*Exercise description*.
Restrict the output to the lines below starting at the one that contains "white star: (129, 88) -> (83, 66), moved" and ending at the one that contains "white line: (405, 155) -> (376, 179), moved", and restate them word for word, both ends included.

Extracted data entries
= Beginning of Section =

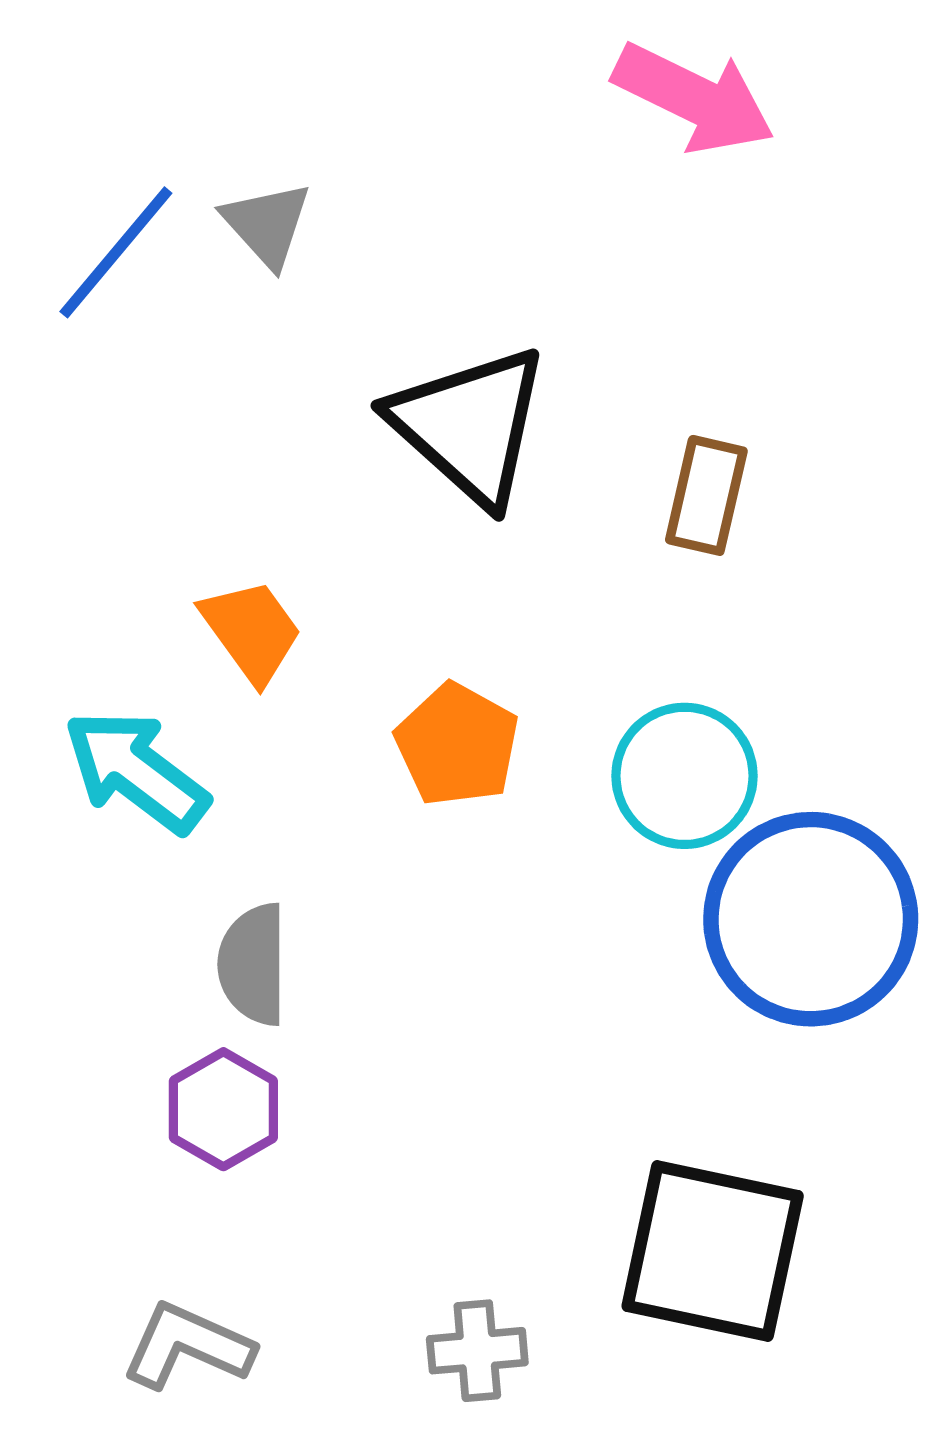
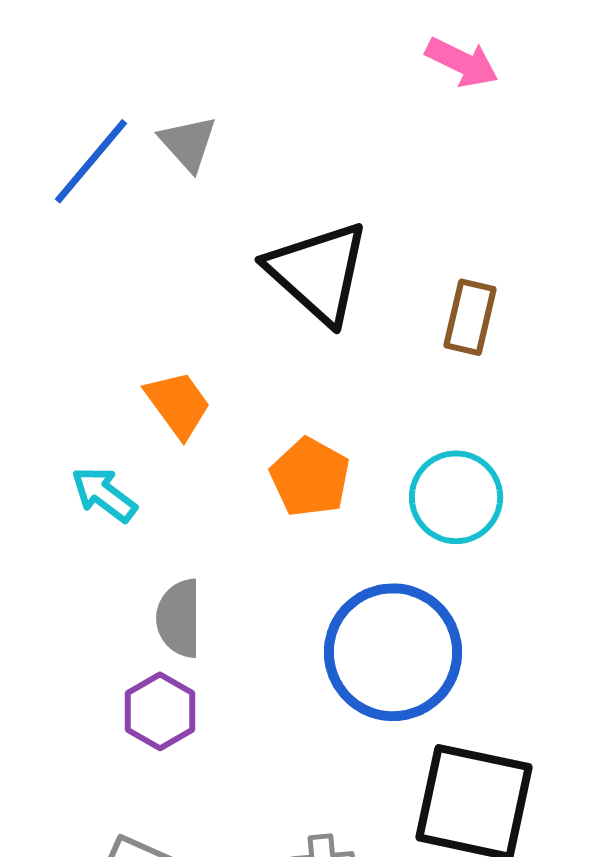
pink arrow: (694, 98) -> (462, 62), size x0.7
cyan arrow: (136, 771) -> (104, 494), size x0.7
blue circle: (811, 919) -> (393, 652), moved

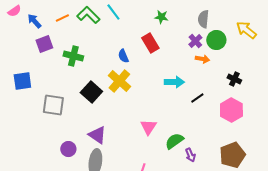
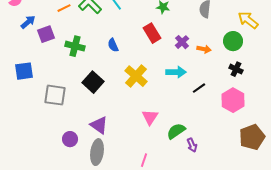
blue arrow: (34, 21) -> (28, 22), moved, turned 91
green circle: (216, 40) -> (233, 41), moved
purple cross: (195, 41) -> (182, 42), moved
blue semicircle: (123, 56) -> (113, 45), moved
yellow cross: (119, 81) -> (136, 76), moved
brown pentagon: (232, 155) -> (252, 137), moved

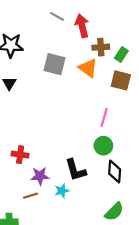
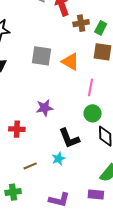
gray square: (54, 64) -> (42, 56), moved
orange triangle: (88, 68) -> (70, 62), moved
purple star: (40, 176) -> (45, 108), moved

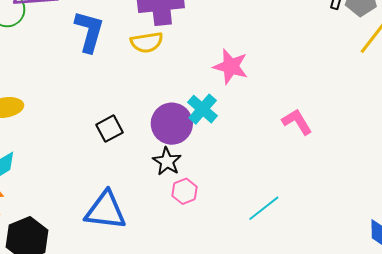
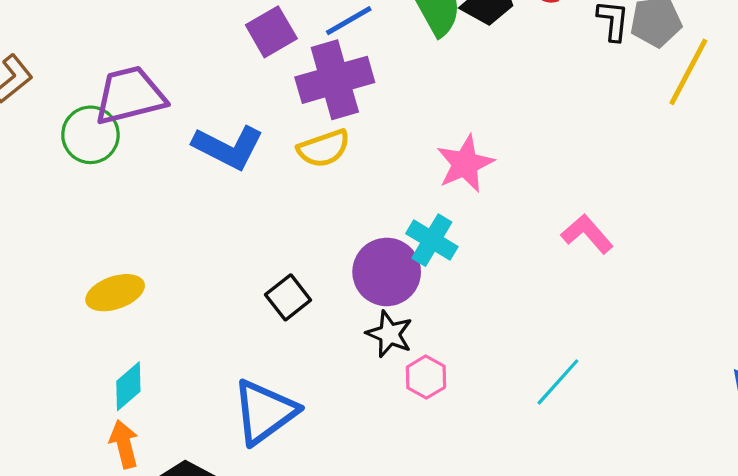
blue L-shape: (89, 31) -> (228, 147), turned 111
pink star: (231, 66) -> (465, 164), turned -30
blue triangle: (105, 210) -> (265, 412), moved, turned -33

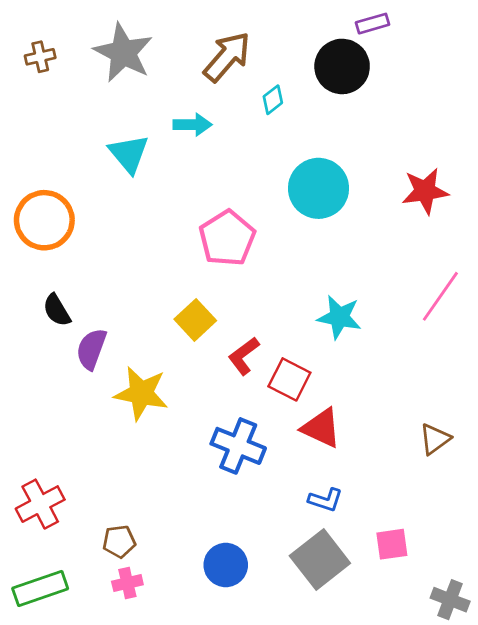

= End of Section =
= Beginning of Section =

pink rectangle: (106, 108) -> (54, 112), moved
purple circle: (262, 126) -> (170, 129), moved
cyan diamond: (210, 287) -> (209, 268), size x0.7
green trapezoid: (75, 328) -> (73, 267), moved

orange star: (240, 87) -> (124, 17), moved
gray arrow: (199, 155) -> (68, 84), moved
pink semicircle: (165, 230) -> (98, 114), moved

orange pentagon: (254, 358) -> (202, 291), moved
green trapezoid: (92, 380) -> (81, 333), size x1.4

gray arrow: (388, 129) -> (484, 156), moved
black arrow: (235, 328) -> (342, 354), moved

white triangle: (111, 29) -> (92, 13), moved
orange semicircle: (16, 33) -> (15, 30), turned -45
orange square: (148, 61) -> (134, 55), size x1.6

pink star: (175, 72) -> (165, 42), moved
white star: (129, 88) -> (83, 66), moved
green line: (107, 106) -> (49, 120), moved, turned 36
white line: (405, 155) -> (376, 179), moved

= End of Section =

*Completed task*.
white star: (129, 88) -> (83, 66), moved
green line: (107, 106) -> (49, 120), moved, turned 36
white line: (405, 155) -> (376, 179), moved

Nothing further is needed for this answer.